Work task> If a line in the following entries holds the string "camera", include it in the tally. State the total and nothing further.
━━━━━━━━
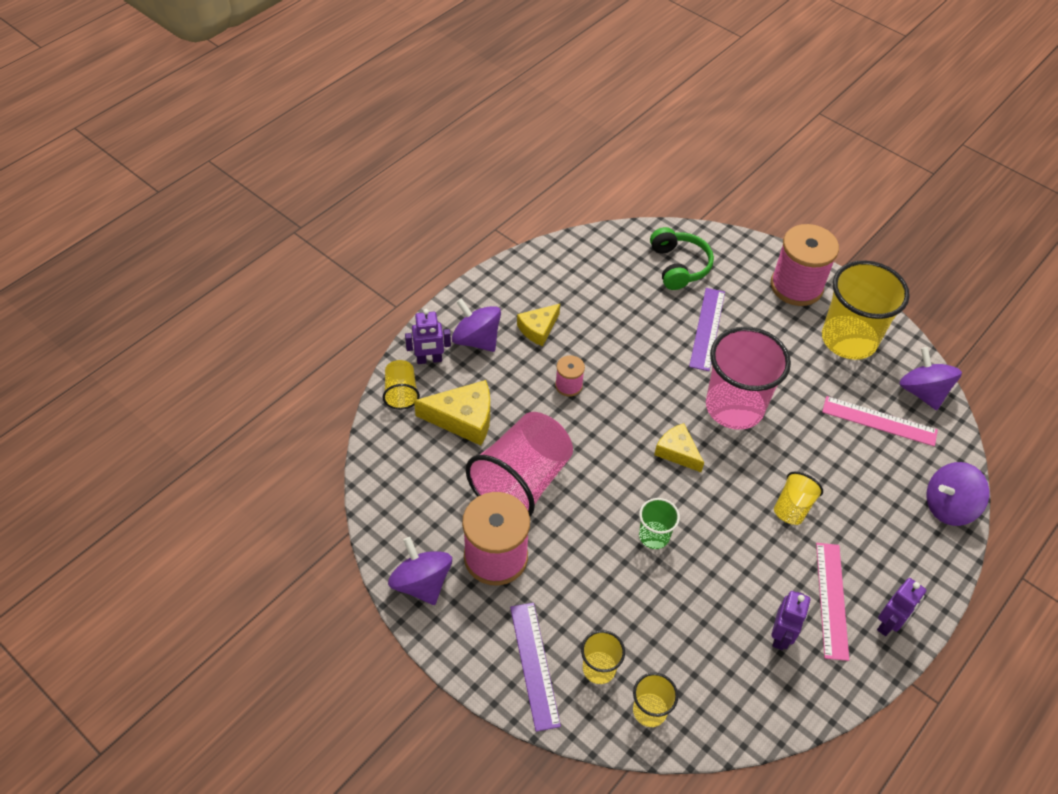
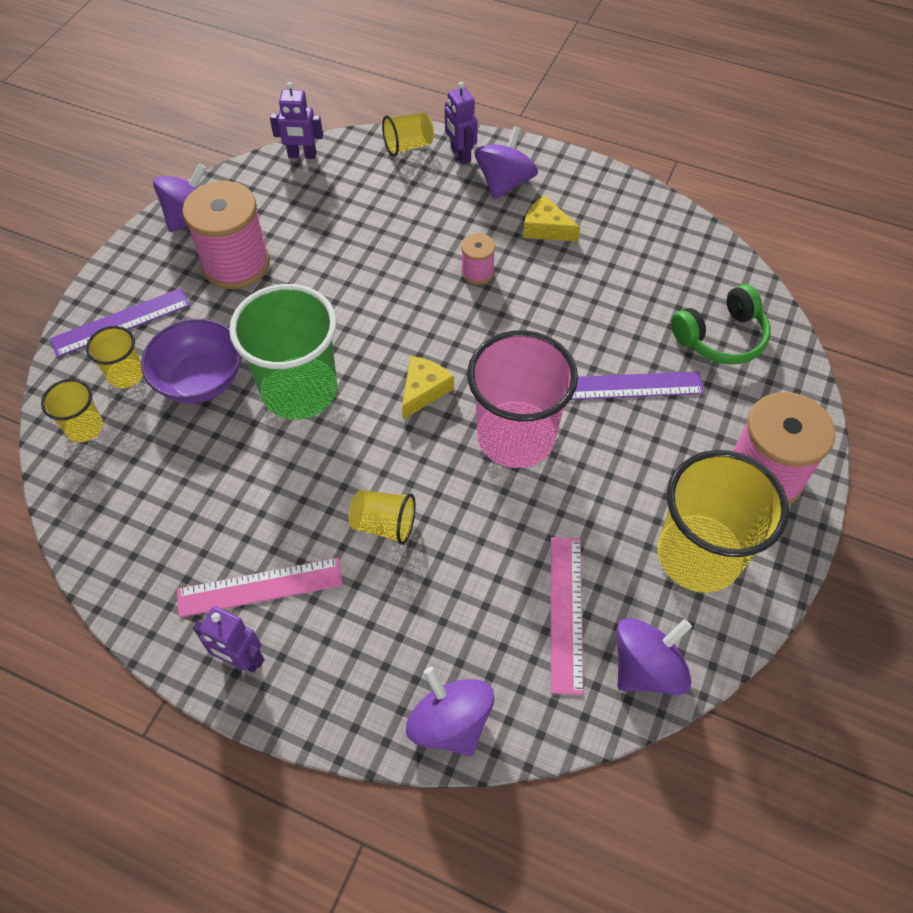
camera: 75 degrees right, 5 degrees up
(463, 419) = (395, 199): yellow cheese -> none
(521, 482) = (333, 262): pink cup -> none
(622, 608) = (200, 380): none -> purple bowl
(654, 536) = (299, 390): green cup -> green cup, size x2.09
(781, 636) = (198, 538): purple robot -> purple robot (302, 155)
━━━━━━━━
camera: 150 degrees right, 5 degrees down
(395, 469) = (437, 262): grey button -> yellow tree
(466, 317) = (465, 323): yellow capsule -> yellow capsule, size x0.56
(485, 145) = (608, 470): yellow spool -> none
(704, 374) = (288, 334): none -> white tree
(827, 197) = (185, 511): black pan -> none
━━━━━━━━
Solution to this task> 2